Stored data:
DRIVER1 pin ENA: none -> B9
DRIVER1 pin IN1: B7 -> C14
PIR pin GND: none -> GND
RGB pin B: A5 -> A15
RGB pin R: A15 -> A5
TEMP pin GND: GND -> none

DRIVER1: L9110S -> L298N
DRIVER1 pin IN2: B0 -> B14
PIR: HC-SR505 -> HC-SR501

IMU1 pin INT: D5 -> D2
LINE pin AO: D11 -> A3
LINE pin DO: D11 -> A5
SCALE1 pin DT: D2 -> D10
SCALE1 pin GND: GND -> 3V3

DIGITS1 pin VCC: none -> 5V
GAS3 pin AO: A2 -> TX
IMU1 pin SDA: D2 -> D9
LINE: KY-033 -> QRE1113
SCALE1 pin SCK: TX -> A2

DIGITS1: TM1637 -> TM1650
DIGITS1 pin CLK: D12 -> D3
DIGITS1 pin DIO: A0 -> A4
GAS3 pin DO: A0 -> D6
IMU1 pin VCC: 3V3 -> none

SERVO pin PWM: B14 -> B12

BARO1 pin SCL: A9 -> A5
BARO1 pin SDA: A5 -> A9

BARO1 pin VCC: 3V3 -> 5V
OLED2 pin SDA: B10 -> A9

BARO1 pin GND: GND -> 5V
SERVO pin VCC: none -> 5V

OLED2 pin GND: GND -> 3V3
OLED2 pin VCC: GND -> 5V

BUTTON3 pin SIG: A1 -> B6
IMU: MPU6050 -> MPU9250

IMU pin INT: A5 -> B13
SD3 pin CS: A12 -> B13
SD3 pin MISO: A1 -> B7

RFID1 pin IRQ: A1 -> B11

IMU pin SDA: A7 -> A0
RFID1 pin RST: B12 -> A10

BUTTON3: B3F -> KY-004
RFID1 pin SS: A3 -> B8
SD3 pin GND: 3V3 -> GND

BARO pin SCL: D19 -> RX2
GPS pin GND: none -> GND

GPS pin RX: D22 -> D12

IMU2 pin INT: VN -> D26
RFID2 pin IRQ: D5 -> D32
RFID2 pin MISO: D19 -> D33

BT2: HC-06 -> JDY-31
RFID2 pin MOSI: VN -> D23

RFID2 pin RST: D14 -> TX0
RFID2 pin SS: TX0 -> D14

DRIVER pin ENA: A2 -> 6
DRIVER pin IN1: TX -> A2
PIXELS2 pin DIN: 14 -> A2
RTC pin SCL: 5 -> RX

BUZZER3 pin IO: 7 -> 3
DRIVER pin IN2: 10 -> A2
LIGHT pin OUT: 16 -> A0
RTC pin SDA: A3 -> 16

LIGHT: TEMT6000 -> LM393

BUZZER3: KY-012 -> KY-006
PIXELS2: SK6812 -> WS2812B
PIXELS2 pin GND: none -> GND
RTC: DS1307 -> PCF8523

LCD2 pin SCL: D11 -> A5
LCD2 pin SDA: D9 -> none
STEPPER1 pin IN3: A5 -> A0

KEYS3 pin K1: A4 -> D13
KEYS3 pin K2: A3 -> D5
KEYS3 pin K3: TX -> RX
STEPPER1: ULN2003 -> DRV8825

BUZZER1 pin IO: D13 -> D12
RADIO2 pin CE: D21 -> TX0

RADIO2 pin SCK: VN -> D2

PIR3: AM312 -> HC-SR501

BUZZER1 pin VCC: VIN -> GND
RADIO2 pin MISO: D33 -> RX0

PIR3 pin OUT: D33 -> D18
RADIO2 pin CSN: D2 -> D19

HOW TO COMPLETE THIS TASK: All entries are to be returned word for word.

SOLUTION TO THIS EXERCISE:
DRIVER1 pin ENA: none -> B9
DRIVER1 pin IN1: B7 -> C14
PIR pin GND: none -> GND
RGB pin B: A5 -> A15
RGB pin R: A15 -> A5
TEMP pin GND: GND -> none

DRIVER1: L9110S -> L298N
DRIVER1 pin IN2: B0 -> B14
PIR: HC-SR505 -> HC-SR501

IMU1 pin INT: D5 -> D2
LINE pin AO: D11 -> A3
LINE pin DO: D11 -> A5
SCALE1 pin DT: D2 -> D10
SCALE1 pin GND: GND -> 3V3

DIGITS1 pin VCC: none -> 5V
GAS3 pin AO: A2 -> TX
IMU1 pin SDA: D2 -> D9
LINE: KY-033 -> QRE1113
SCALE1 pin SCK: TX -> A2

DIGITS1: TM1637 -> TM1650
DIGITS1 pin CLK: D12 -> D3
DIGITS1 pin DIO: A0 -> A4
GAS3 pin DO: A0 -> D6
IMU1 pin VCC: 3V3 -> none

SERVO pin PWM: B14 -> B12

BARO1 pin SCL: A9 -> A5
BARO1 pin SDA: A5 -> A9

BARO1 pin VCC: 3V3 -> 5V
OLED2 pin SDA: B10 -> A9

BARO1 pin GND: GND -> 5V
SERVO pin VCC: none -> 5V

OLED2 pin GND: GND -> 3V3
OLED2 pin VCC: GND -> 5V

BUTTON3 pin SIG: A1 -> B6
IMU: MPU6050 -> MPU9250

IMU pin INT: A5 -> B13
SD3 pin CS: A12 -> B13
SD3 pin MISO: A1 -> B7

RFID1 pin IRQ: A1 -> B11

IMU pin SDA: A7 -> A0
RFID1 pin RST: B12 -> A10

BUTTON3: B3F -> KY-004
RFID1 pin SS: A3 -> B8
SD3 pin GND: 3V3 -> GND

BARO pin SCL: D19 -> RX2
GPS pin GND: none -> GND

GPS pin RX: D22 -> D12

IMU2 pin INT: VN -> D26
RFID2 pin IRQ: D5 -> D32
RFID2 pin MISO: D19 -> D33

BT2: HC-06 -> JDY-31
RFID2 pin MOSI: VN -> D23

RFID2 pin RST: D14 -> TX0
RFID2 pin SS: TX0 -> D14

DRIVER pin ENA: A2 -> 6
DRIVER pin IN1: TX -> A2
PIXELS2 pin DIN: 14 -> A2
RTC pin SCL: 5 -> RX

BUZZER3 pin IO: 7 -> 3
DRIVER pin IN2: 10 -> A2
LIGHT pin OUT: 16 -> A0
RTC pin SDA: A3 -> 16

LIGHT: TEMT6000 -> LM393

BUZZER3: KY-012 -> KY-006
PIXELS2: SK6812 -> WS2812B
PIXELS2 pin GND: none -> GND
RTC: DS1307 -> PCF8523

LCD2 pin SCL: D11 -> A5
LCD2 pin SDA: D9 -> none
STEPPER1 pin IN3: A5 -> A0

KEYS3 pin K1: A4 -> D13
KEYS3 pin K2: A3 -> D5
KEYS3 pin K3: TX -> RX
STEPPER1: ULN2003 -> DRV8825

BUZZER1 pin IO: D13 -> D12
RADIO2 pin CE: D21 -> TX0

RADIO2 pin SCK: VN -> D2

PIR3: AM312 -> HC-SR501

BUZZER1 pin VCC: VIN -> GND
RADIO2 pin MISO: D33 -> RX0

PIR3 pin OUT: D33 -> D18
RADIO2 pin CSN: D2 -> D19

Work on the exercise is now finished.